▶ **Your task**
Write out exactly the lines below starting at the one containing "R2: 2.2M (N_2, VCC) -> 2.2M (N_3, VCC)" and ending at the one containing "R6: 1k (GND, N_3) -> 1k (N_3, VCC)". Omit every picture.

++++ Listed entries ++++

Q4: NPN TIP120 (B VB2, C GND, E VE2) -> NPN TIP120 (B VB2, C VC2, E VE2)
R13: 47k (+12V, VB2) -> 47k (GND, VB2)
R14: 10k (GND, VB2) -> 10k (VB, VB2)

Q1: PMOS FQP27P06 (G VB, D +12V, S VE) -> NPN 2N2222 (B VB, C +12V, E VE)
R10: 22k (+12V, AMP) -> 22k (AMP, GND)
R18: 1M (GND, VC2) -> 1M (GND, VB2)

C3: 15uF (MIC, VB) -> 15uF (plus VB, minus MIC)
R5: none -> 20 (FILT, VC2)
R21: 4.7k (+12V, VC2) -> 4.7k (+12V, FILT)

++++
++++ Listed entries ++++

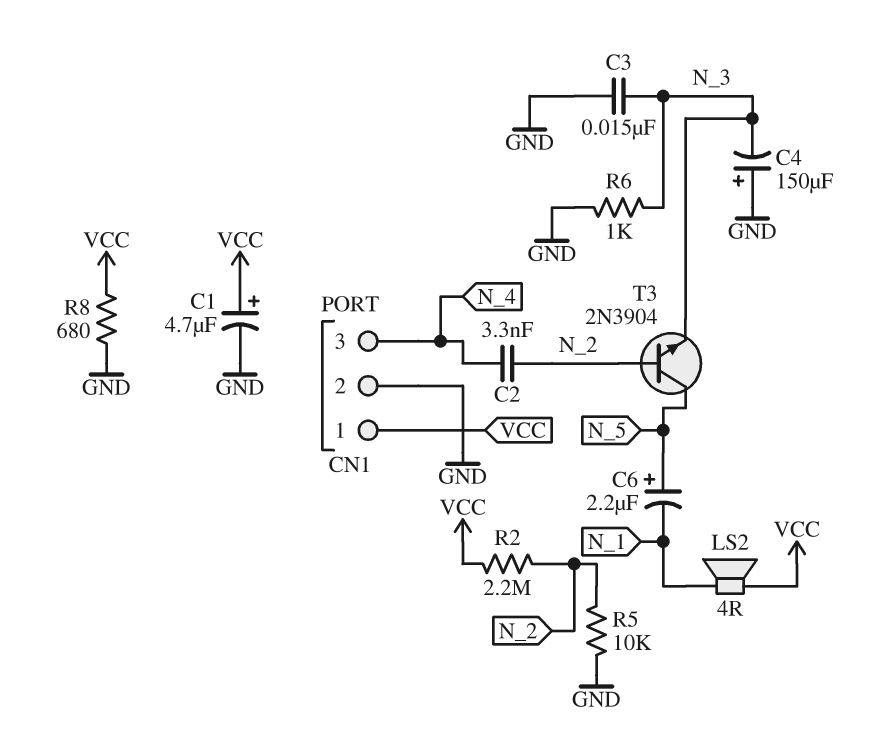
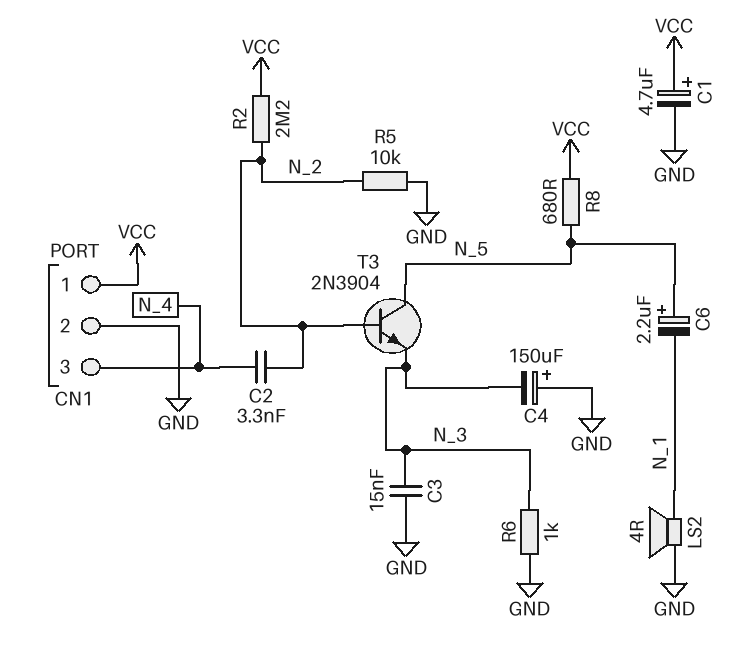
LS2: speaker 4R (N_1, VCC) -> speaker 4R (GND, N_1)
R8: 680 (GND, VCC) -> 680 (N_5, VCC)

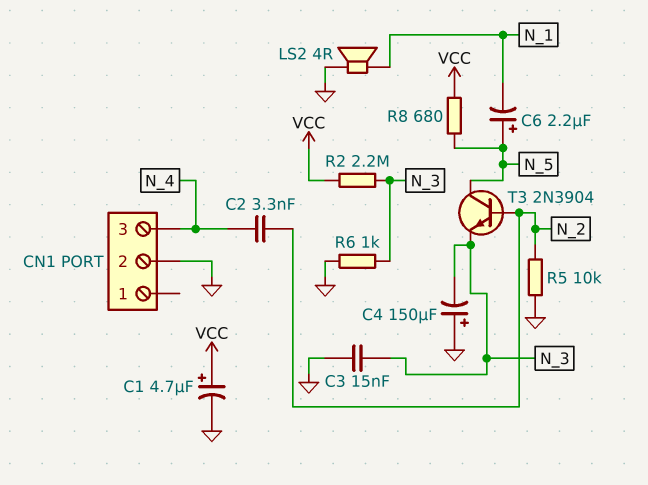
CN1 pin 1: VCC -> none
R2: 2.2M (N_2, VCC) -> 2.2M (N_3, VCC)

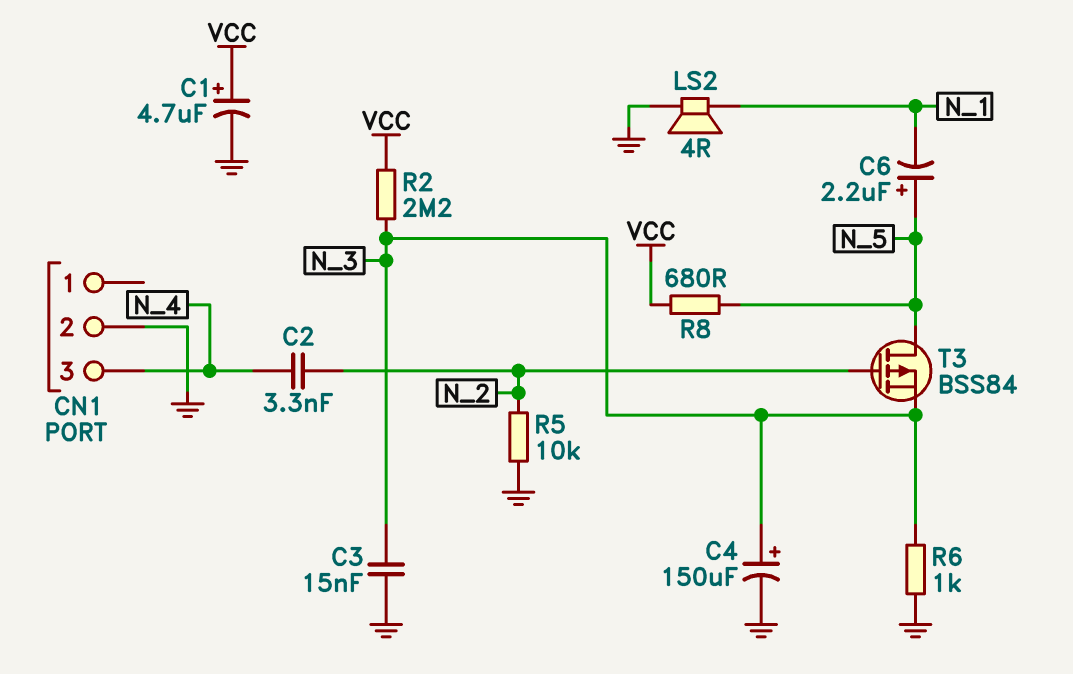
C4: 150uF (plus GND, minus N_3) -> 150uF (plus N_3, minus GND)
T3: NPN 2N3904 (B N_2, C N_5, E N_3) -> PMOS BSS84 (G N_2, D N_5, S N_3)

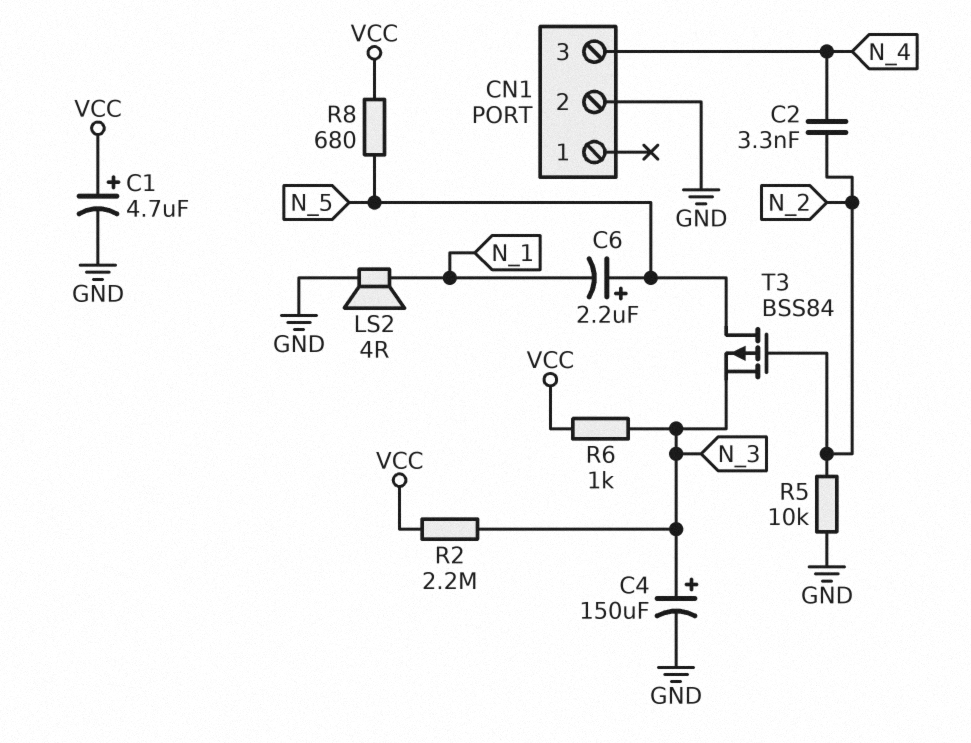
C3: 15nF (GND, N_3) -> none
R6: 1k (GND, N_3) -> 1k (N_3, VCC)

++++
++++ Listed entries ++++

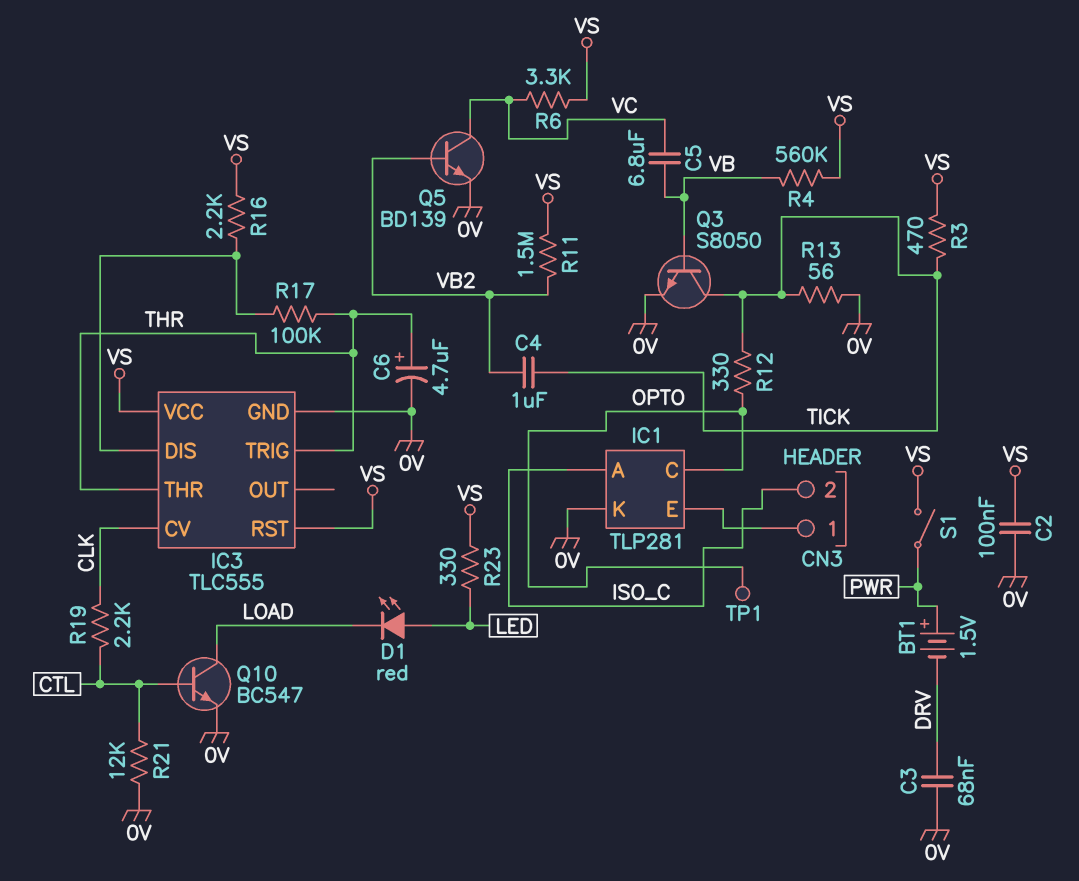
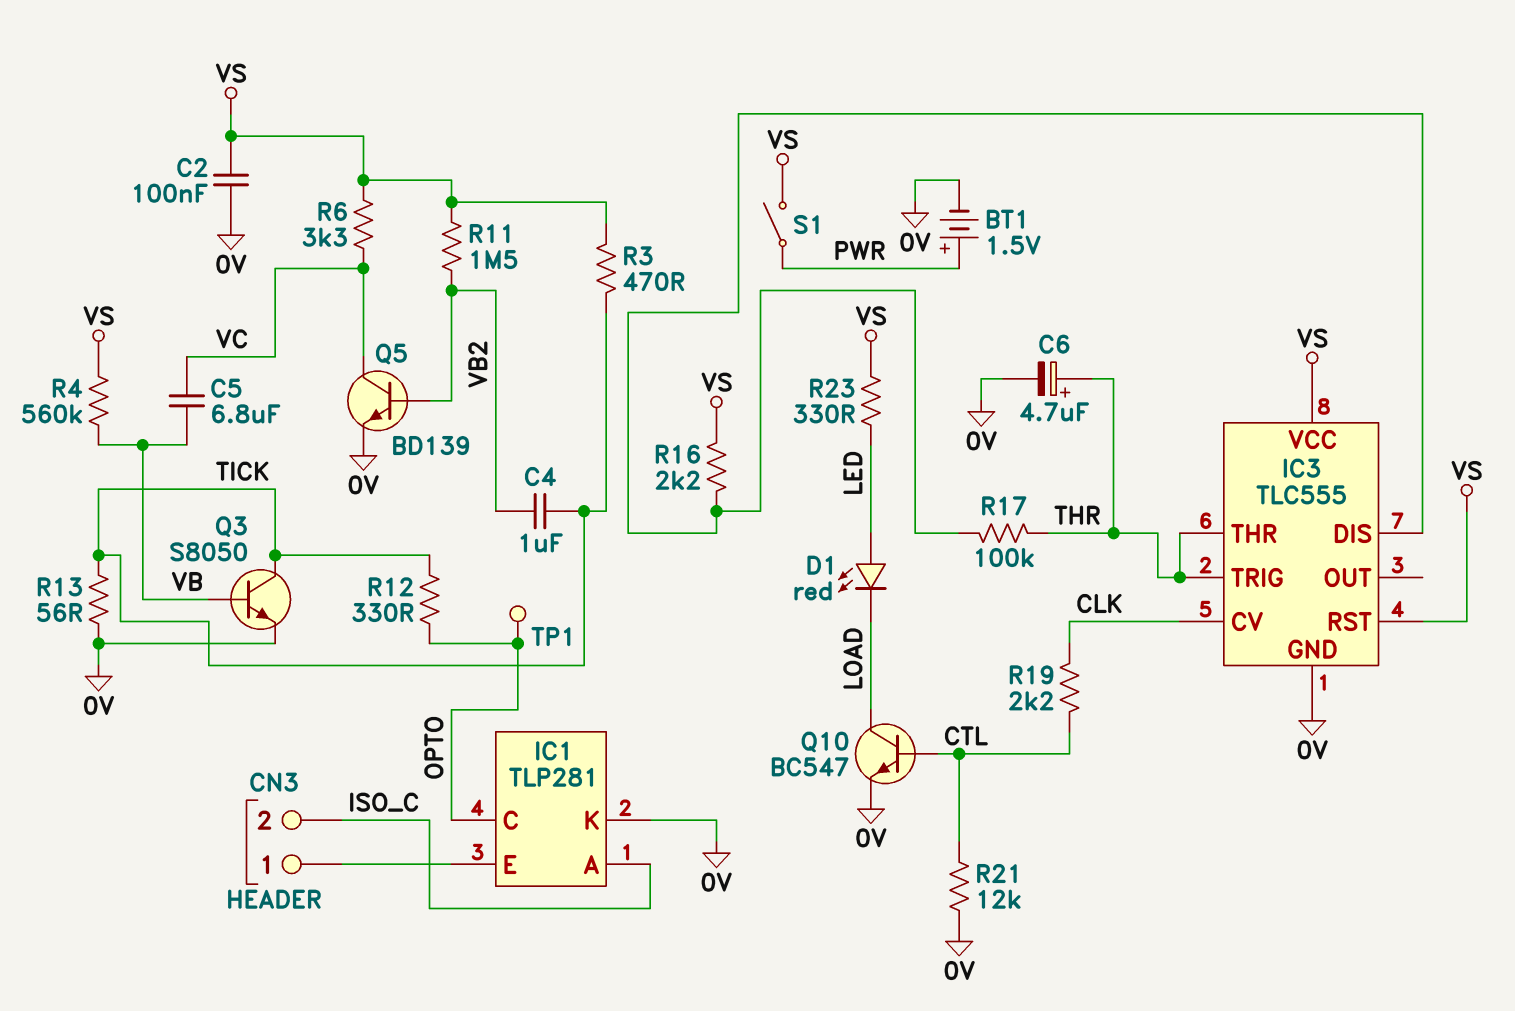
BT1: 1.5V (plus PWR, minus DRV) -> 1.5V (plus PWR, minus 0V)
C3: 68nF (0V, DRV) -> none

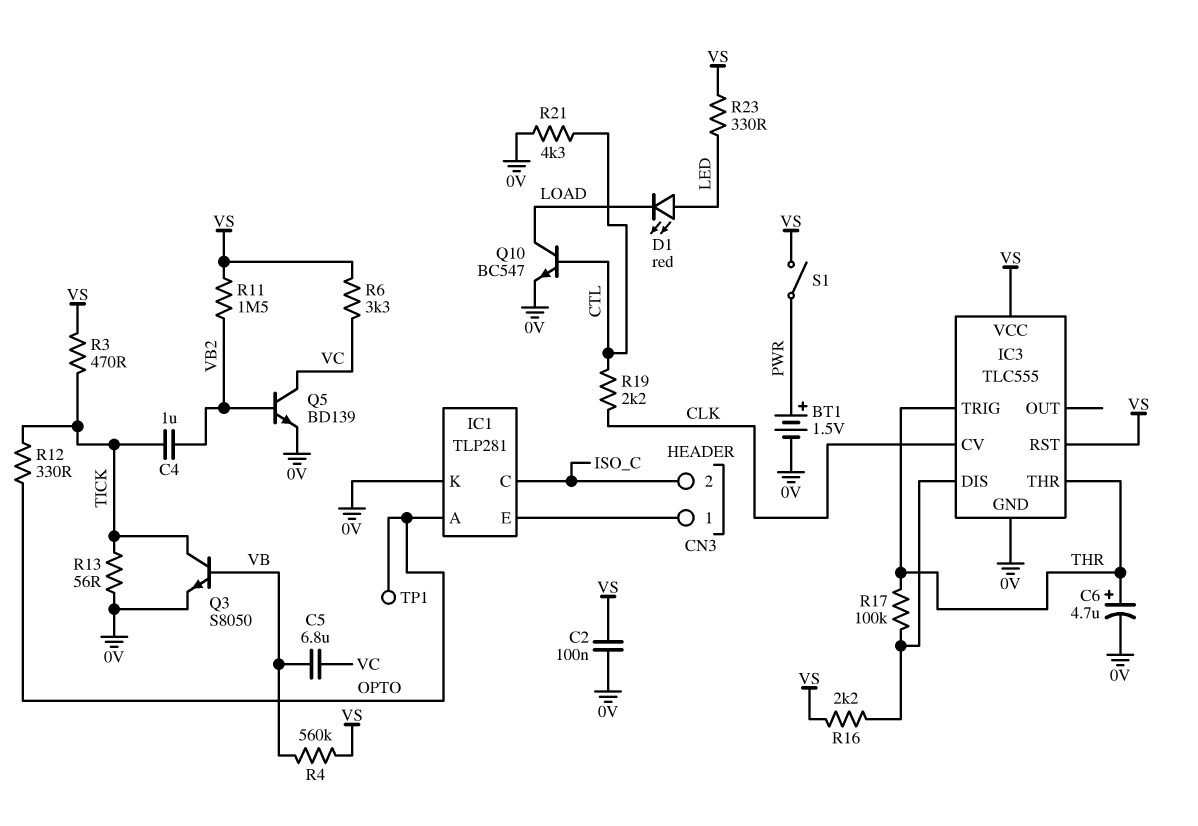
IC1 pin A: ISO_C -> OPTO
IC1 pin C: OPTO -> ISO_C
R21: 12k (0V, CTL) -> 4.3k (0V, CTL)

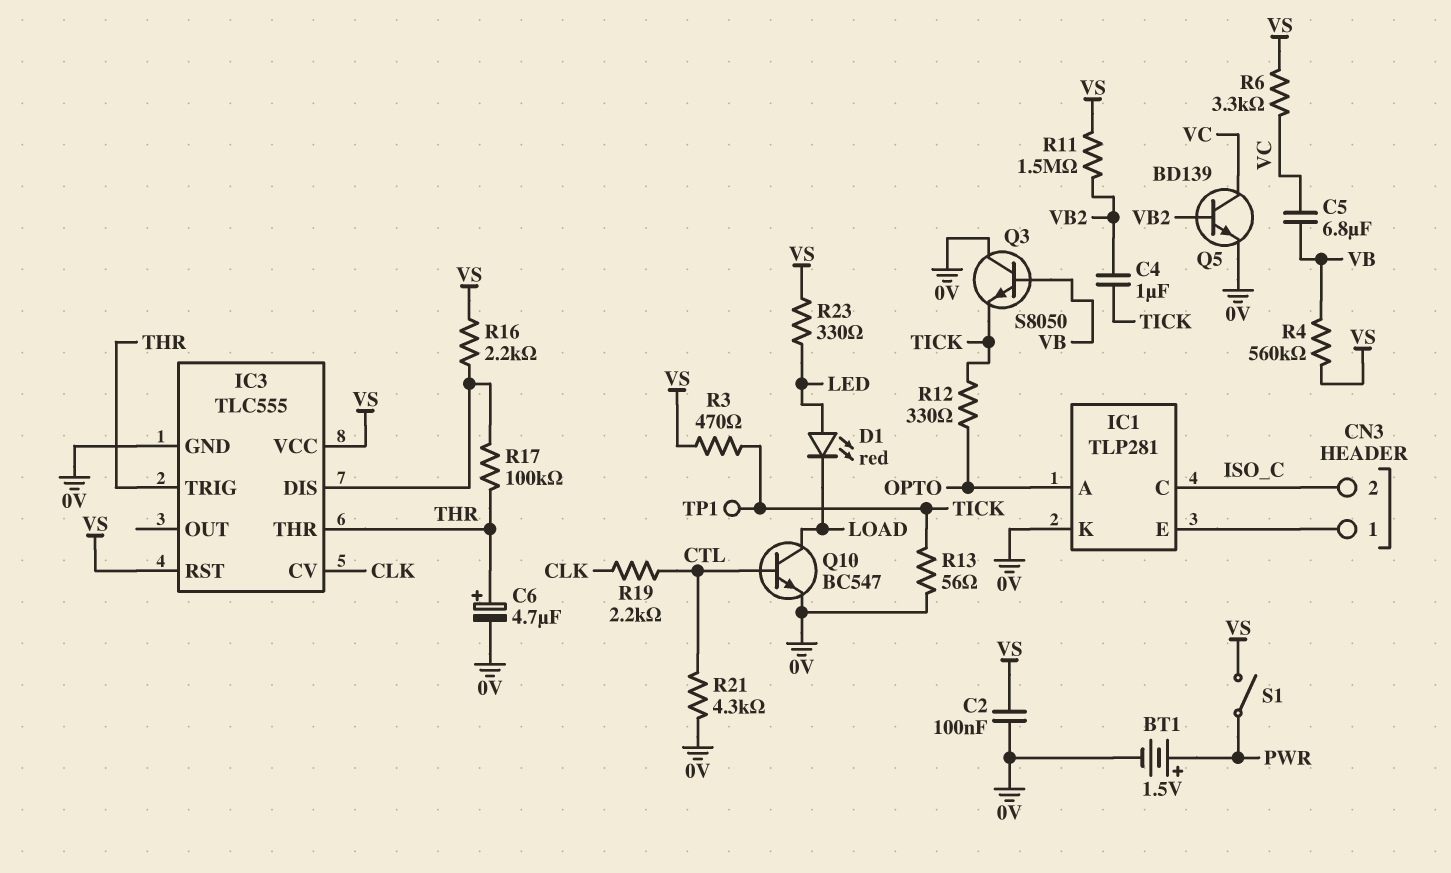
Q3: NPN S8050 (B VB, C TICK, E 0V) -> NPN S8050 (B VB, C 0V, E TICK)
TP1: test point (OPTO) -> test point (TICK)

++++

▶ **Final answer**
R2: 2.2M (N_2, VCC) -> 2.2M (N_3, VCC)

C4: 150uF (plus GND, minus N_3) -> 150uF (plus N_3, minus GND)
T3: NPN 2N3904 (B N_2, C N_5, E N_3) -> PMOS BSS84 (G N_2, D N_5, S N_3)

C3: 15nF (GND, N_3) -> none
R6: 1k (GND, N_3) -> 1k (N_3, VCC)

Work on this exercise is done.